INFORMATION START
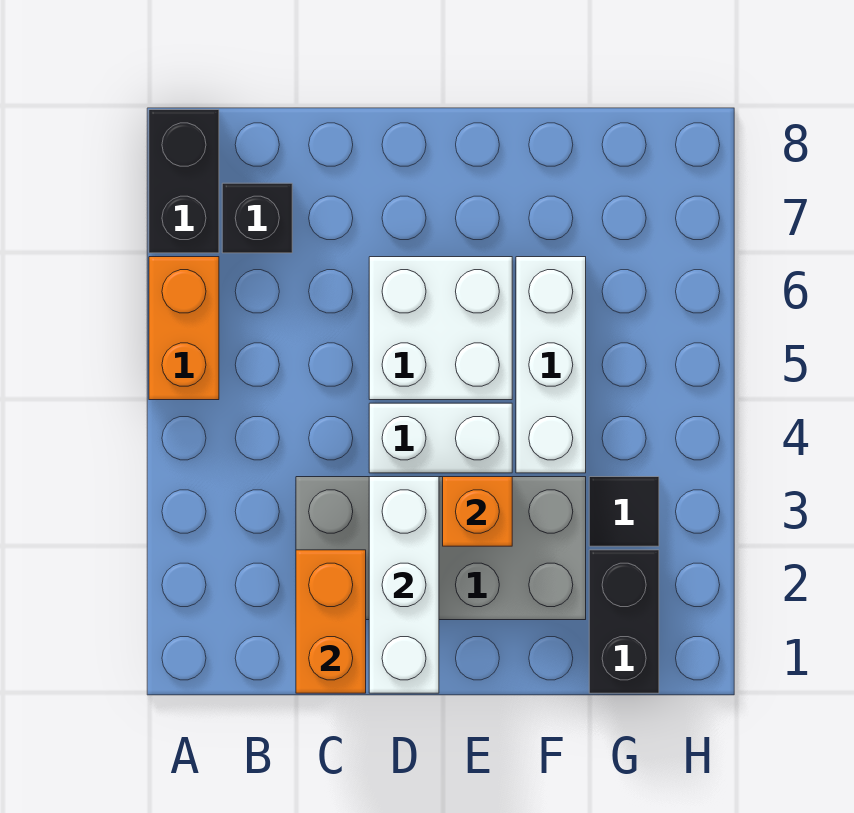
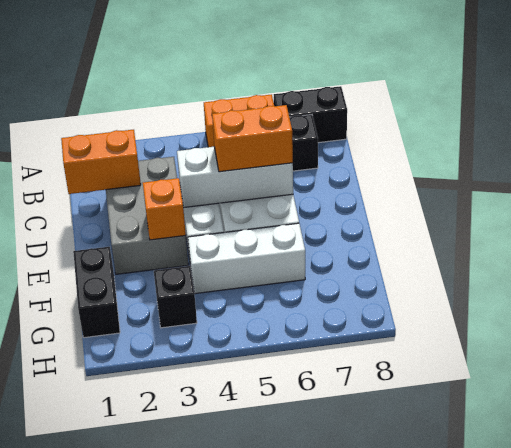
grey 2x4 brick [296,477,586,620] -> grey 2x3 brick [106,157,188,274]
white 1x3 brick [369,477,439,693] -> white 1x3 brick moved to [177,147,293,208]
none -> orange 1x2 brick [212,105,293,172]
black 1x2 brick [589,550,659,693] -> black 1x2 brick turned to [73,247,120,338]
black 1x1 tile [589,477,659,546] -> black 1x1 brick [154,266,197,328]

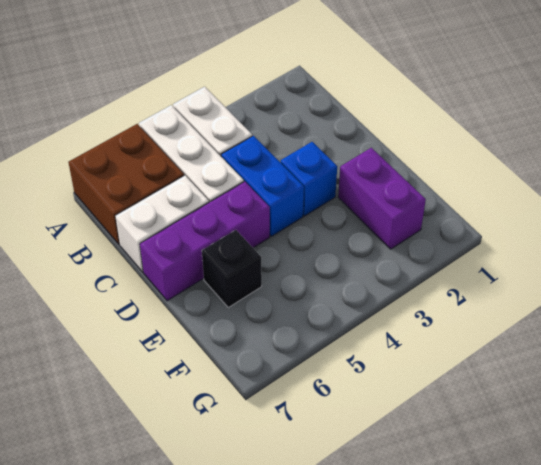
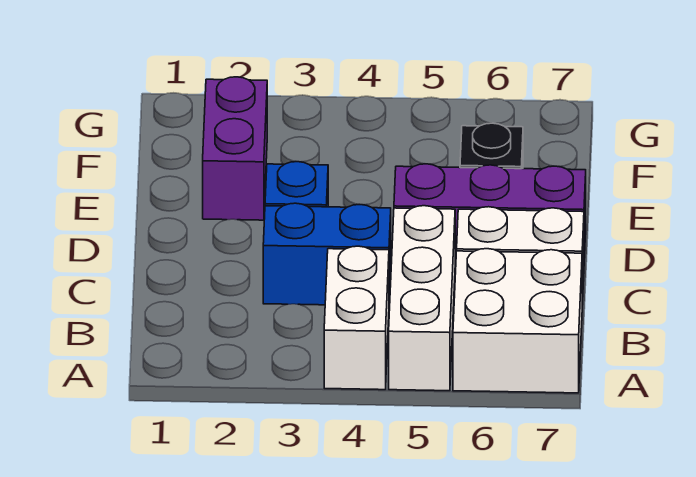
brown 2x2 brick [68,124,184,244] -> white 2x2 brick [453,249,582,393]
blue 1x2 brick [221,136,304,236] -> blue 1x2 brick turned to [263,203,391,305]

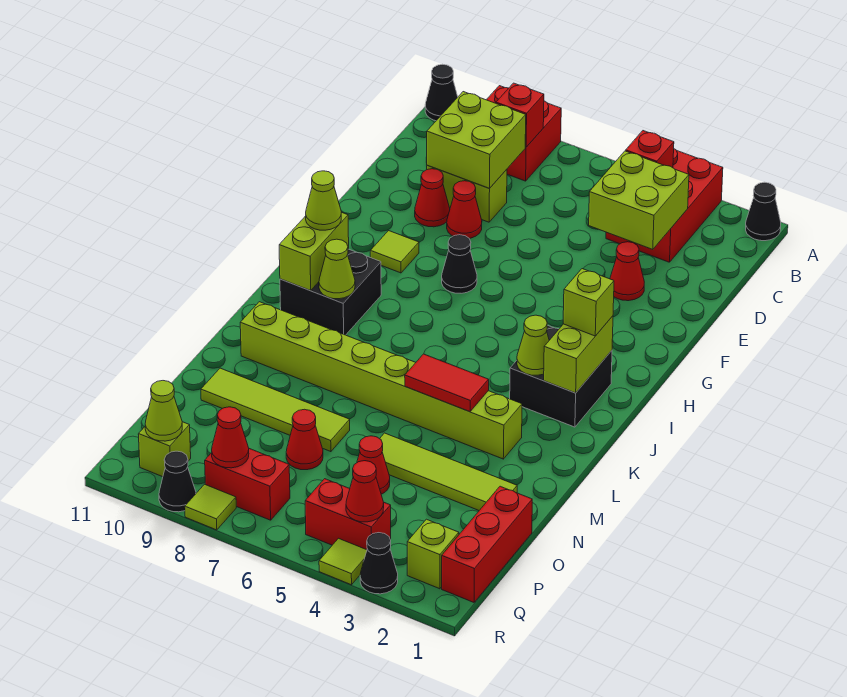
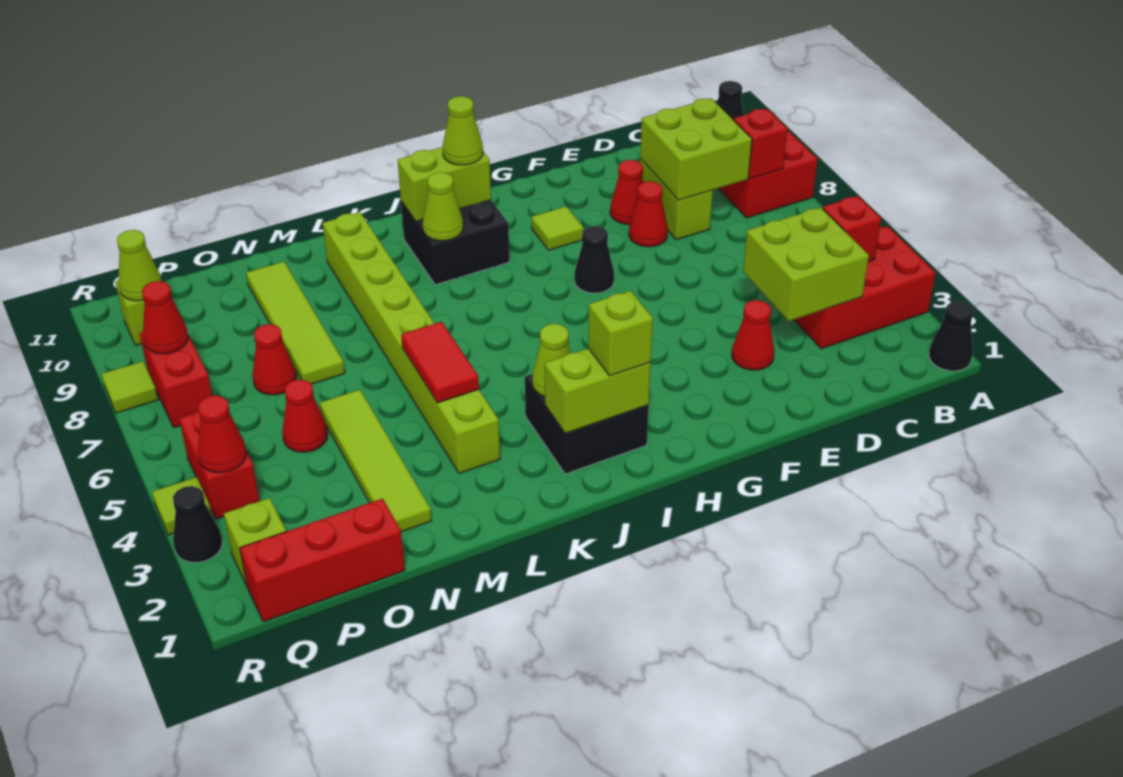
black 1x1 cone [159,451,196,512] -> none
INFORMATION END
JOB: Extract every line containing the string "white" from the data above.

YOUR SOLUTION:
white 1x3 brick [369,477,439,693] -> white 1x3 brick moved to [177,147,293,208]
brown 2x2 brick [68,124,184,244] -> white 2x2 brick [453,249,582,393]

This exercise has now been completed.